> **What to produce**
Begin with the line that contains "STEPPER3 pin IN4: B11 -> A1" and transcribe each line after it, up to and including the last line of the listing below.

> **Given records**
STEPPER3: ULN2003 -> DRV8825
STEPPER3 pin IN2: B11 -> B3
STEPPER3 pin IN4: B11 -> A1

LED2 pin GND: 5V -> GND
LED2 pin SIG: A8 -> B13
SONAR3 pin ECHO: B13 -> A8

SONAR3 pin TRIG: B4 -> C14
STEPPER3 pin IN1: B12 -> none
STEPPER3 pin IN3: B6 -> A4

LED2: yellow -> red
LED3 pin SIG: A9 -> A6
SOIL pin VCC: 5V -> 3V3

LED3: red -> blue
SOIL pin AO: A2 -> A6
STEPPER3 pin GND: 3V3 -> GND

> **Exercise answer**
STEPPER3 pin IN4: B11 -> A1

LED2 pin GND: 5V -> GND
LED2 pin SIG: A8 -> B13
SONAR3 pin ECHO: B13 -> A8

SONAR3 pin TRIG: B4 -> C14
STEPPER3 pin IN1: B12 -> none
STEPPER3 pin IN3: B6 -> A4

LED2: yellow -> red
LED3 pin SIG: A9 -> A6
SOIL pin VCC: 5V -> 3V3

LED3: red -> blue
SOIL pin AO: A2 -> A6
STEPPER3 pin GND: 3V3 -> GND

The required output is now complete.